### WHAT IS REQUIRED
Starting at the beginning of the items and going on through the line with "cyan line at (96, 831): moved 2 px up", write those lines out as a numbered list, skipping any blank lines.
____
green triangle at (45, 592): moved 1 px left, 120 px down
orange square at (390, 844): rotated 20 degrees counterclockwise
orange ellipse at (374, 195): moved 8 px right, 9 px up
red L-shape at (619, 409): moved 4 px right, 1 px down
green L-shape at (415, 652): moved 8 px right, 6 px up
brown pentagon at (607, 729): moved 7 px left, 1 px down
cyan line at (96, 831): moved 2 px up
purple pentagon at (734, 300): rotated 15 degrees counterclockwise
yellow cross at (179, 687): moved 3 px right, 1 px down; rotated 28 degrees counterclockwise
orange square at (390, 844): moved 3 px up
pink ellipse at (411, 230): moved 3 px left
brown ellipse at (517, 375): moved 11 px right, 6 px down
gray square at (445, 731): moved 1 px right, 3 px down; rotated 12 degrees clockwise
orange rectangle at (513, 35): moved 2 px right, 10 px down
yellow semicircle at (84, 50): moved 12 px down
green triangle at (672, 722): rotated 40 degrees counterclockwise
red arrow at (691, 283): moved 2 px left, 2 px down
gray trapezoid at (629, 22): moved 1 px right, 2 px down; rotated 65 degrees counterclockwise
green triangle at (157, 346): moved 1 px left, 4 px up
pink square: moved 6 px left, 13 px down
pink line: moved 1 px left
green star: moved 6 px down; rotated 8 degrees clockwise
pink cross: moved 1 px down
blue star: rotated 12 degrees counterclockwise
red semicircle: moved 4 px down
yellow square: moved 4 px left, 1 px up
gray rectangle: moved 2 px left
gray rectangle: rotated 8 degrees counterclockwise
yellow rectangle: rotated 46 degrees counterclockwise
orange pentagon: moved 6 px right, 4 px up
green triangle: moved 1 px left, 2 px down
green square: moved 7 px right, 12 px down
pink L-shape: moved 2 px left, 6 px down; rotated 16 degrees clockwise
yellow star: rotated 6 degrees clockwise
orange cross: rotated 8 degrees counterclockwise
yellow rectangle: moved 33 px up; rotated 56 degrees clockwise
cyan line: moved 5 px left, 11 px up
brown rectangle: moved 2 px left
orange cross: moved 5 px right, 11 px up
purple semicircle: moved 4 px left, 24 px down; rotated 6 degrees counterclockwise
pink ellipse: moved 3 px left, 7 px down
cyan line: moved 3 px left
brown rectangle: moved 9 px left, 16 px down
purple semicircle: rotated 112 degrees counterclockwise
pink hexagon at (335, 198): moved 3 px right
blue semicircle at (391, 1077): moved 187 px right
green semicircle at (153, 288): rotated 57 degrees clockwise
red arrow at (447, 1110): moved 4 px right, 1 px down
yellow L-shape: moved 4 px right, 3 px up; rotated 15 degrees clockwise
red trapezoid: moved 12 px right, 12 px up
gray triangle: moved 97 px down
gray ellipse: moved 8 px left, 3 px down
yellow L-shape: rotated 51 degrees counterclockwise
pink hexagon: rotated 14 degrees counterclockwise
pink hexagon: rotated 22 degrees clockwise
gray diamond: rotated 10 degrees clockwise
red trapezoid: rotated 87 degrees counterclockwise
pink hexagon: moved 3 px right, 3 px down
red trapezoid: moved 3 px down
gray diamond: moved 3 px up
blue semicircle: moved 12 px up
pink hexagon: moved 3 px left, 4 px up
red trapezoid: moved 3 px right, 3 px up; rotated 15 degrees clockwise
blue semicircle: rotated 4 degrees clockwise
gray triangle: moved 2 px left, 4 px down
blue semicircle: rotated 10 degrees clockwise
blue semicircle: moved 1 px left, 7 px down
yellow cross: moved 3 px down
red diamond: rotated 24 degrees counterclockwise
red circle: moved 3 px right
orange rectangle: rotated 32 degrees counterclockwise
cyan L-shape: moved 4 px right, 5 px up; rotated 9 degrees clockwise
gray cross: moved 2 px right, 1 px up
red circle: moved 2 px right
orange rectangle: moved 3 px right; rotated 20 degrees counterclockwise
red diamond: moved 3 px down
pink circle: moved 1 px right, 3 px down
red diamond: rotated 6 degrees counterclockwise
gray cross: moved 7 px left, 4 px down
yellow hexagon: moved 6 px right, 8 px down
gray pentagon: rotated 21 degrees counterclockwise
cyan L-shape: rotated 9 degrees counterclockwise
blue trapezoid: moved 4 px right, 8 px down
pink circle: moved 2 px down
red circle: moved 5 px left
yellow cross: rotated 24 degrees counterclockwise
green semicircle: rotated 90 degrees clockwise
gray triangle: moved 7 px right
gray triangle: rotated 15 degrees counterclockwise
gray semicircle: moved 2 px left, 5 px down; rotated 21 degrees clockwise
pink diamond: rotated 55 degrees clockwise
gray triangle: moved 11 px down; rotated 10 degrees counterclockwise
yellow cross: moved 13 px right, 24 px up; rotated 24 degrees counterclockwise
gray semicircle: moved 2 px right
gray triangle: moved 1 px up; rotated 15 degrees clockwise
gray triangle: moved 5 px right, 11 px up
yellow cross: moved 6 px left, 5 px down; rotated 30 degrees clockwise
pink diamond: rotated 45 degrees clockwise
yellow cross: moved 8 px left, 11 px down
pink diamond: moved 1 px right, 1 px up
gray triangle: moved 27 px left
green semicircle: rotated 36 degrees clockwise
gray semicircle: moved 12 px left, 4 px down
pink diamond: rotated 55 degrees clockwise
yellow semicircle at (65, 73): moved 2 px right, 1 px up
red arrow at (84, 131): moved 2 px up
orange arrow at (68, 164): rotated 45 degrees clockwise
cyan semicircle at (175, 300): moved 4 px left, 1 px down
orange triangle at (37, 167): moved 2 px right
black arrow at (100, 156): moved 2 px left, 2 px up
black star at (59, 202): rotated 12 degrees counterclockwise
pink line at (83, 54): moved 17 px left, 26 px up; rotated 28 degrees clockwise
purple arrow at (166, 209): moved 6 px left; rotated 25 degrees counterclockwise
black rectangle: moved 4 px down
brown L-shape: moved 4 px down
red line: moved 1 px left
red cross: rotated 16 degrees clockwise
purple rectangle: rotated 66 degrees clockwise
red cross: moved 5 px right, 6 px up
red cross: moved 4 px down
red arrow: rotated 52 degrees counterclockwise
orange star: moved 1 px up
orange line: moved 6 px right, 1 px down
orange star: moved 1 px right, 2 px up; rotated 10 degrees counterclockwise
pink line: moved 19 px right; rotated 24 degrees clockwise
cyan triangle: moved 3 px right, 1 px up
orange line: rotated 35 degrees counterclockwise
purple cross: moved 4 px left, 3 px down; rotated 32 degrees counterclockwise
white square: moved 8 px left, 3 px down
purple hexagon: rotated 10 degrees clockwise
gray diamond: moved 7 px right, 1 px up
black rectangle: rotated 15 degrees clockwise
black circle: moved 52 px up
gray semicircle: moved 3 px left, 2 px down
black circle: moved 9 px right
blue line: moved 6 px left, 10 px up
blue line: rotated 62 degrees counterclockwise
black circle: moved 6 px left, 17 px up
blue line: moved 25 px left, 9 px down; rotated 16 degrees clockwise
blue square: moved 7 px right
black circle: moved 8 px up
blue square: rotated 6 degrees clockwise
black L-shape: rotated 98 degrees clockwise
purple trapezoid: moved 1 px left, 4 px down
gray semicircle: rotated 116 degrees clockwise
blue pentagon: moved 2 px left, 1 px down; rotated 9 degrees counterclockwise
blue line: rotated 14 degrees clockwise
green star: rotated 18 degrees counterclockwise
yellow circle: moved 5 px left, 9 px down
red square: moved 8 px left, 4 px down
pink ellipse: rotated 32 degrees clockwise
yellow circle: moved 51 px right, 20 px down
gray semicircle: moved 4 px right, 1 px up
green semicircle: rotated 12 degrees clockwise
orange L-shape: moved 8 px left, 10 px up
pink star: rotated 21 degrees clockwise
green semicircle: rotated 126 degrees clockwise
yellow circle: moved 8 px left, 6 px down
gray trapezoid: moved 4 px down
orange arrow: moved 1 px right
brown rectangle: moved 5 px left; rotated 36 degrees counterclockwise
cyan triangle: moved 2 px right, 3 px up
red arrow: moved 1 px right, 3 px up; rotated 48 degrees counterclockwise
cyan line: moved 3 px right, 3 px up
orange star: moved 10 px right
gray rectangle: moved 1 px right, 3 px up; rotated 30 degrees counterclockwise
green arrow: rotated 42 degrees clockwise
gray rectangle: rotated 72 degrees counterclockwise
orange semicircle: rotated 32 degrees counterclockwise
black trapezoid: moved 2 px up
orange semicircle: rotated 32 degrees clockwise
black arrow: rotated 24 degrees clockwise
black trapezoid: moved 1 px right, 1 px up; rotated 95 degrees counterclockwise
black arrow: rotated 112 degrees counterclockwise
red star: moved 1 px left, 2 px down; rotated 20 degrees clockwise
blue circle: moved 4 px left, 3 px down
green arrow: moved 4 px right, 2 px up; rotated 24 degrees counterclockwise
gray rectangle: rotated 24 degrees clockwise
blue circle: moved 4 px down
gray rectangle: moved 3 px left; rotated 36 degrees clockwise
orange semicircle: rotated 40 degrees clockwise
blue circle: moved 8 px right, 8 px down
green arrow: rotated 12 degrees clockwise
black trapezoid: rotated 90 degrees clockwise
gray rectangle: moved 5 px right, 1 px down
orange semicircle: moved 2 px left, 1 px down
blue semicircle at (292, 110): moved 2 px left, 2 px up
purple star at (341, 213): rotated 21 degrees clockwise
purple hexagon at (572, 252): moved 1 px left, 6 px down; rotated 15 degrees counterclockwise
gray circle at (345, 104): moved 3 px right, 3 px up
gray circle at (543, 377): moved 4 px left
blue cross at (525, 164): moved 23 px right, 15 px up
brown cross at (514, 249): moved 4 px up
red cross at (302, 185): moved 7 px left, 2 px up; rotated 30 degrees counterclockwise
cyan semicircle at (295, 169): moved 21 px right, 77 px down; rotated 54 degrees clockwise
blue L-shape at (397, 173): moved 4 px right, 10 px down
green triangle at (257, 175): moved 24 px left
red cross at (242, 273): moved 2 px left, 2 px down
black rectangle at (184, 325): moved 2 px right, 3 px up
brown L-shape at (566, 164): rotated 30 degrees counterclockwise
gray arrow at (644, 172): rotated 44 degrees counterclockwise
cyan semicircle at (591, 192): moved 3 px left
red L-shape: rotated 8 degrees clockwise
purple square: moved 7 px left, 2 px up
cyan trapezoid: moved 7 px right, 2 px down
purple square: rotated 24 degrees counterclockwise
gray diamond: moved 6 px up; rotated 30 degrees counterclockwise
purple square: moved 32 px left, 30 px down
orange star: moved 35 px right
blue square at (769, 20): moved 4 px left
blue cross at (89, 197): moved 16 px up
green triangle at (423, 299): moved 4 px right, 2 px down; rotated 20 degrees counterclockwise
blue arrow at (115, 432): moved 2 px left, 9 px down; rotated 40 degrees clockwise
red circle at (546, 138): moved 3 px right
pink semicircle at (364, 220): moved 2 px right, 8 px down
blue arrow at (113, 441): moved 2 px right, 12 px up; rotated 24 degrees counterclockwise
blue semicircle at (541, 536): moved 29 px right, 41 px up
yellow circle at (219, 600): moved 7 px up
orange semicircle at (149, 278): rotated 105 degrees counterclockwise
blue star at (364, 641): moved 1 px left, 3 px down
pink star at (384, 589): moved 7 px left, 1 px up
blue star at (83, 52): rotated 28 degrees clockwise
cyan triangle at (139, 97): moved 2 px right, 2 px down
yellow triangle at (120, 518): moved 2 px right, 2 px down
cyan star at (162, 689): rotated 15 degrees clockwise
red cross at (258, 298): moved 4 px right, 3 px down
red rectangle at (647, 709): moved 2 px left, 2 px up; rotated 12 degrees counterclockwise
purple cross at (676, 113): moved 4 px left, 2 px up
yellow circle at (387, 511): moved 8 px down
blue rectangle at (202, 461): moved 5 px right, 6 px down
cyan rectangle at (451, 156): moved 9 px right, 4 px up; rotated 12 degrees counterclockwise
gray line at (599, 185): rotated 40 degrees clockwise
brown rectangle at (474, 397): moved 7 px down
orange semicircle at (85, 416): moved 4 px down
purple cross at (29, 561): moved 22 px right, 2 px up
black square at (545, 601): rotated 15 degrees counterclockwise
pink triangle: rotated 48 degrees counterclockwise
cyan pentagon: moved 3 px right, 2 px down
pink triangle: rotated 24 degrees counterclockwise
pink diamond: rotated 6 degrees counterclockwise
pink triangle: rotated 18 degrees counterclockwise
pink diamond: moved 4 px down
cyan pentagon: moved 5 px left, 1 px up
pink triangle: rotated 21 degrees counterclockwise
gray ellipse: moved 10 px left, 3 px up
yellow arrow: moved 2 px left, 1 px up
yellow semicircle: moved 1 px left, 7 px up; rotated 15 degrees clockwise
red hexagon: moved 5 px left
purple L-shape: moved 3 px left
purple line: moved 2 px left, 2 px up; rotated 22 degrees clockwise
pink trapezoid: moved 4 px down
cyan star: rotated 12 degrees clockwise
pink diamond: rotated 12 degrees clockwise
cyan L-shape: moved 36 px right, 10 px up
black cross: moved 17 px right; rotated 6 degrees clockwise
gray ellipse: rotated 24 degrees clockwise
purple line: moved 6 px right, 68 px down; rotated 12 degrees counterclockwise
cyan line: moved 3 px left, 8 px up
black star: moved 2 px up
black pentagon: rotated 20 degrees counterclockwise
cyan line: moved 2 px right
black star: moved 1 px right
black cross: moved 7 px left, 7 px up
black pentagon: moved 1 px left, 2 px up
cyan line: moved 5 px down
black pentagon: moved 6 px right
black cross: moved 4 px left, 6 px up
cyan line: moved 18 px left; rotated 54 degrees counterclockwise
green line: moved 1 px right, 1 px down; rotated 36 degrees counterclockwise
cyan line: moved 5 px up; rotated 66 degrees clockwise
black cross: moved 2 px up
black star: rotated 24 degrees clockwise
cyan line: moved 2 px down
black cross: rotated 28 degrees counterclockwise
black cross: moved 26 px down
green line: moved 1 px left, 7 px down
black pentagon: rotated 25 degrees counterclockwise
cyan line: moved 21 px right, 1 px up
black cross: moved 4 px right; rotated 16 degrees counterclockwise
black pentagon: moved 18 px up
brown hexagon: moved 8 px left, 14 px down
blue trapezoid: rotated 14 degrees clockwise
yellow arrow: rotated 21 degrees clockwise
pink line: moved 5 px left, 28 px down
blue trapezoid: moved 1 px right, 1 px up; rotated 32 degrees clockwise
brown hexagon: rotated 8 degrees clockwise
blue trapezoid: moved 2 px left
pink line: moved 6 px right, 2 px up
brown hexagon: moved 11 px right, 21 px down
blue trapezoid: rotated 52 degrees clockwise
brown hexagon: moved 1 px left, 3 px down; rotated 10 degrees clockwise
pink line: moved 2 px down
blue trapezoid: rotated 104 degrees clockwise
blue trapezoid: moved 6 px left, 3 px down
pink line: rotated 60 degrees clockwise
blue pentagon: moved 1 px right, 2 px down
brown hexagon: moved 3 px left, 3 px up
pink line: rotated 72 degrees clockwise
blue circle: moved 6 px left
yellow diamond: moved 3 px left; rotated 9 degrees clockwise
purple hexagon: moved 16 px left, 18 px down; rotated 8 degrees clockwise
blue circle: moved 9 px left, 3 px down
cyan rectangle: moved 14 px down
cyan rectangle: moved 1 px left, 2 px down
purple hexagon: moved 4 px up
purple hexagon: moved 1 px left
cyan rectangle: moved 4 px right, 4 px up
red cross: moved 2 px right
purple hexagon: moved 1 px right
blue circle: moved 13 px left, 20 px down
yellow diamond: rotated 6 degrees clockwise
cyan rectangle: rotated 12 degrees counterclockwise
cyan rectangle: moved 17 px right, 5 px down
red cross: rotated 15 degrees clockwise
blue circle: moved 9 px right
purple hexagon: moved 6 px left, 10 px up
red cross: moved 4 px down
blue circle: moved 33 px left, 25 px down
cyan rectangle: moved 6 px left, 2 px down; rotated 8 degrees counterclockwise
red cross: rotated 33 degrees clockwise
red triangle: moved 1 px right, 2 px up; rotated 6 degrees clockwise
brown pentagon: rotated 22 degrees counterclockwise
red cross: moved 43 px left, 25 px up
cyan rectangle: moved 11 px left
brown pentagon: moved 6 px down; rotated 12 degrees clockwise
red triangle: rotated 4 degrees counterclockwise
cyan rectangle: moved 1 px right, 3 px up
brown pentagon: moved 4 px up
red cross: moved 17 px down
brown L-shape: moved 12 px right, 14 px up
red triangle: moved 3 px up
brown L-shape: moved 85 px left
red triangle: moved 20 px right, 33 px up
____
### ANSWER TO THE PROBLEM
1. green triangle at (45, 592): moved 1 px left, 120 px down
2. orange square at (390, 844): rotated 20 degrees counterclockwise
3. orange ellipse at (374, 195): moved 8 px right, 9 px up
4. red L-shape at (619, 409): moved 4 px right, 1 px down
5. green L-shape at (415, 652): moved 8 px right, 6 px up
6. brown pentagon at (607, 729): moved 7 px left, 1 px down
7. cyan line at (96, 831): moved 2 px up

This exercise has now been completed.